Dataset records Block Start

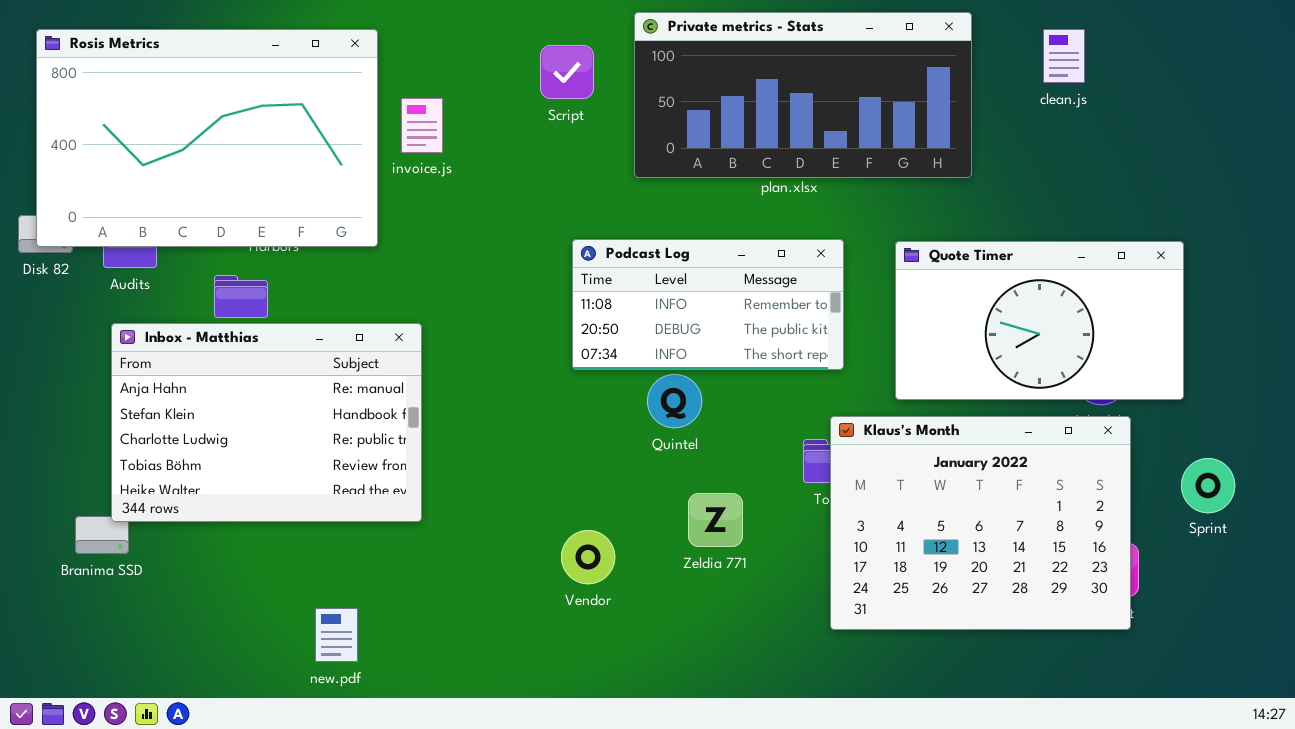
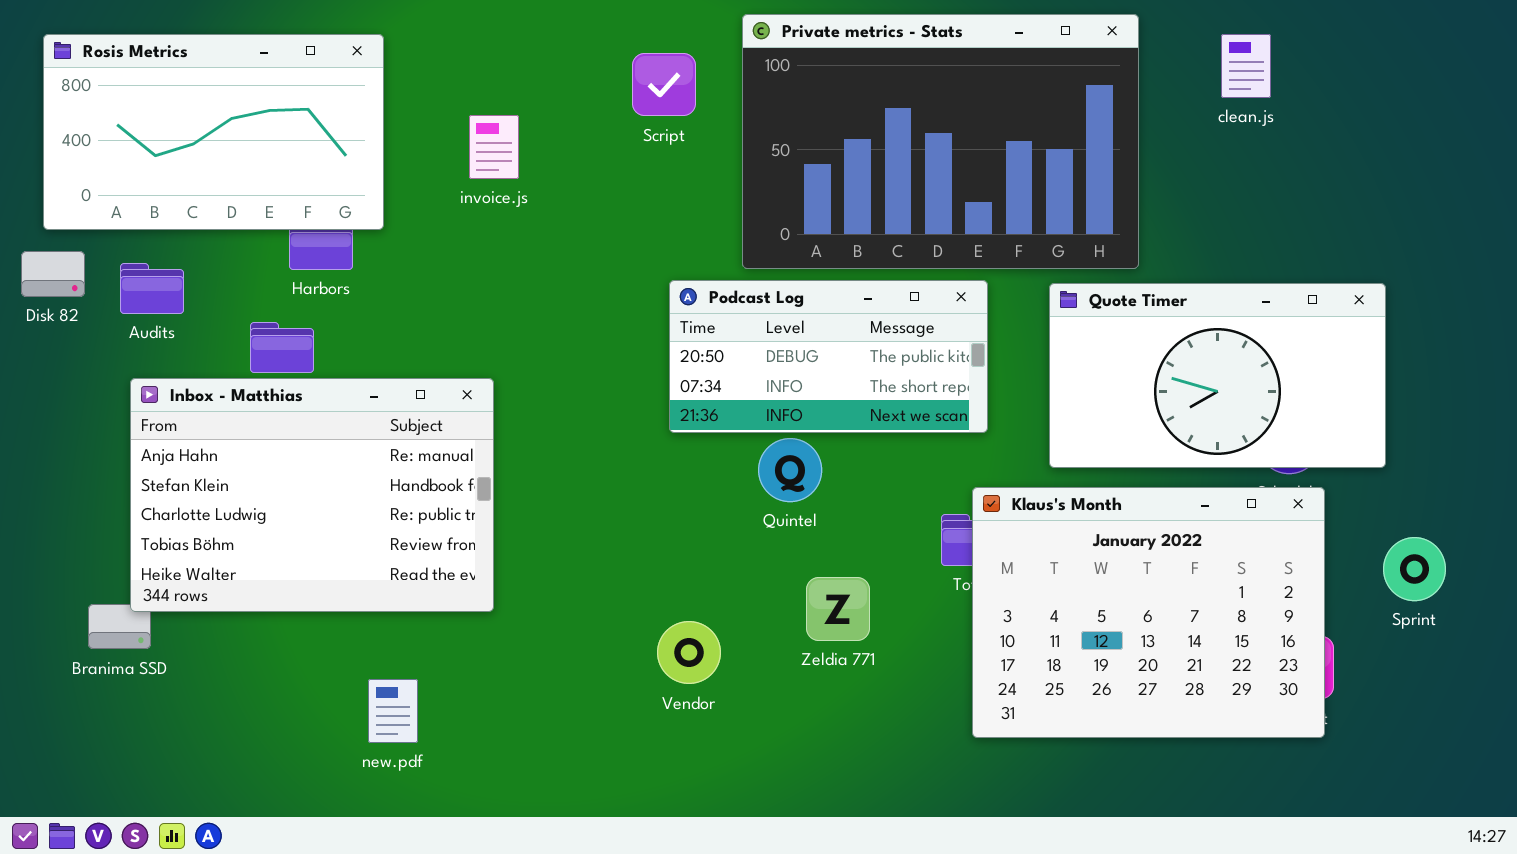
Private metrics - Stats: [634,12,972,178] -> [742,14,1139,269], resized
Rosis Metrics: [36,29,378,247] -> [43,34,384,230], resized
Podcast Log: [572,239,844,370] -> [669,280,988,433], scrolled down 1 row
new.pdf: [315,608,358,662] -> [368,679,418,743], moved

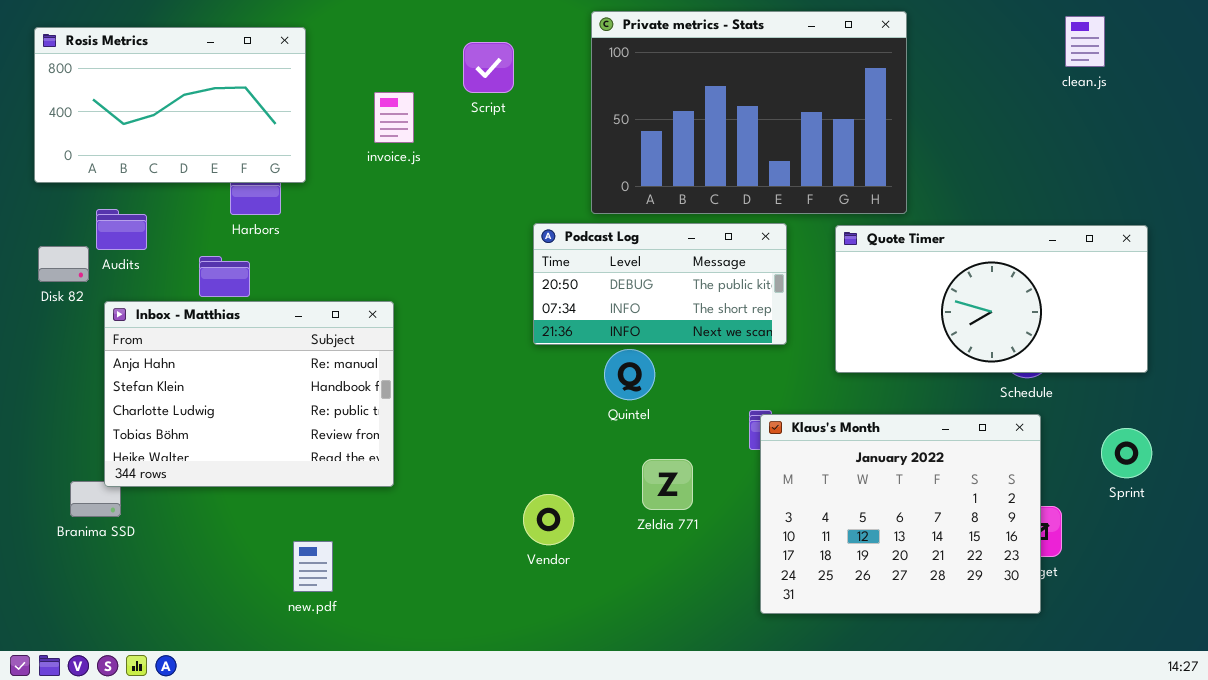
clean.js: [1221,34,1271,98] -> [1065,16,1105,67], moved
Script: [632,53,696,116] -> [463,42,514,93], moved
Disk 82: [21,251,85,297] -> [38,246,89,282], moved
Quote Timer: [1049,283,1386,468] -> [835,225,1148,373], resized
Klaus's Month: [972,487,1325,738] -> [760,414,1041,614], moved

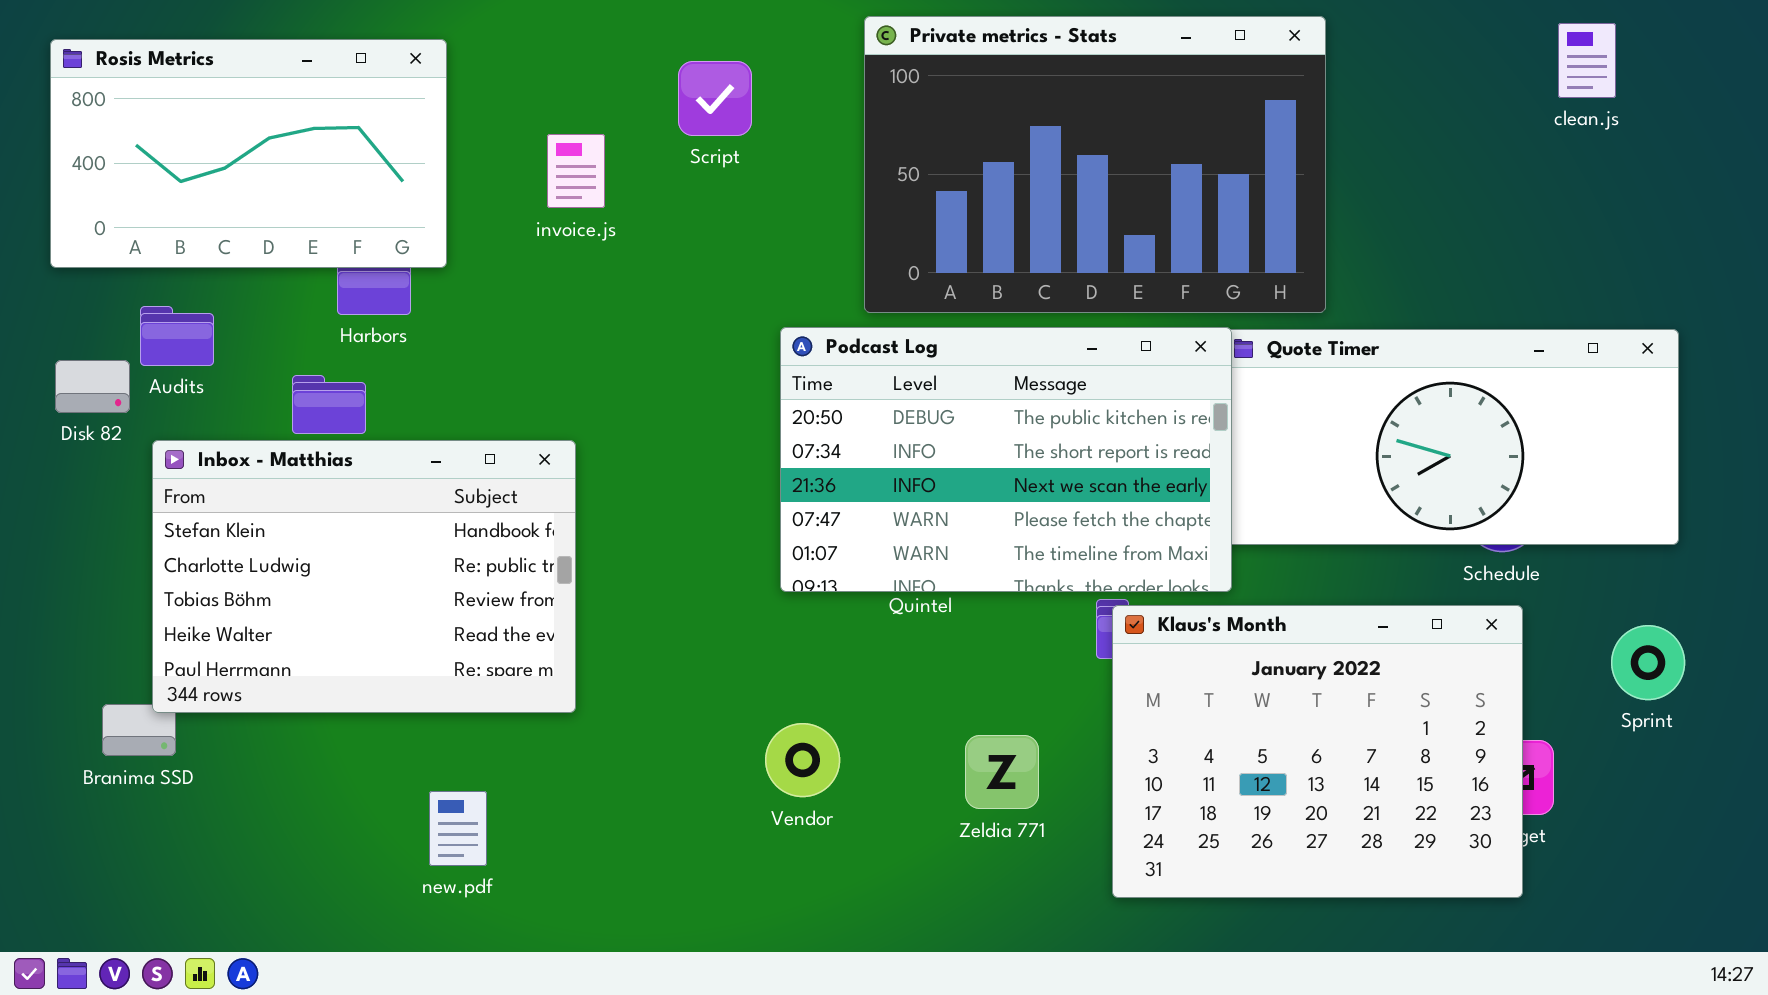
Podcast Log: [533,223,787,345] -> [780,327,1232,592], resized
Inbox - Matthias: [104,301,394,487] -> [152,440,576,713], scrolled down 1 row
Zeldia 771: [642,459,693,510] -> [965,735,1039,809], moved

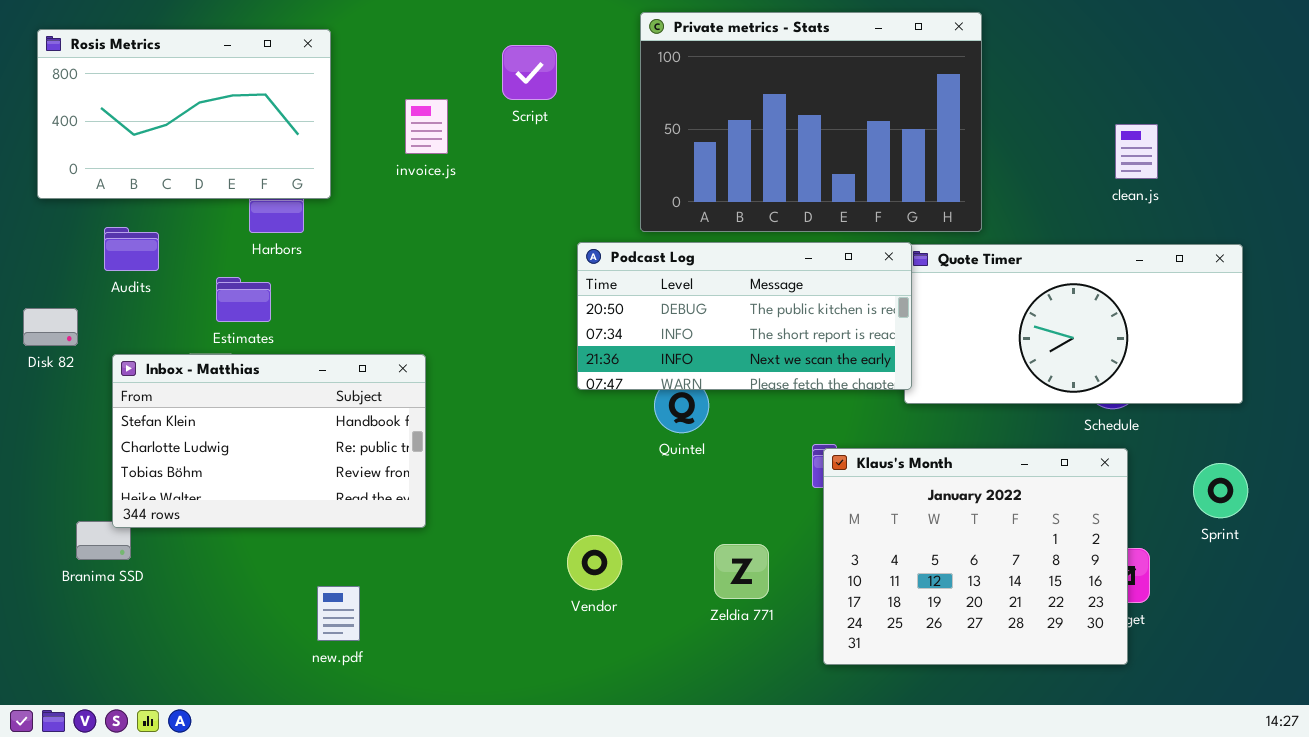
clean.js: [1558,23,1616,98] -> [1115,124,1158,179], moved
Podcast Log: [780,327,1232,592] -> [577,242,912,390], resized
Disk 82: [55,360,130,413] -> [23,308,78,346], moved
Inbox - Matthias: [152,440,576,713] -> [112,354,426,528], resized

Dataset records Block End

**Assignment**
Look above for the line containing "Disk 82: [21,251,85,297]", then copy exactly from it through the line containing "Inbox - Matthias: [104,301,394,487]", keeping both and leaving out pictures. Add nothing else.

**Task result**
Disk 82: [21,251,85,297] -> [38,246,89,282], moved
Quote Timer: [1049,283,1386,468] -> [835,225,1148,373], resized
Klaus's Month: [972,487,1325,738] -> [760,414,1041,614], moved

Podcast Log: [533,223,787,345] -> [780,327,1232,592], resized
Inbox - Matthias: [104,301,394,487] -> [152,440,576,713], scrolled down 1 row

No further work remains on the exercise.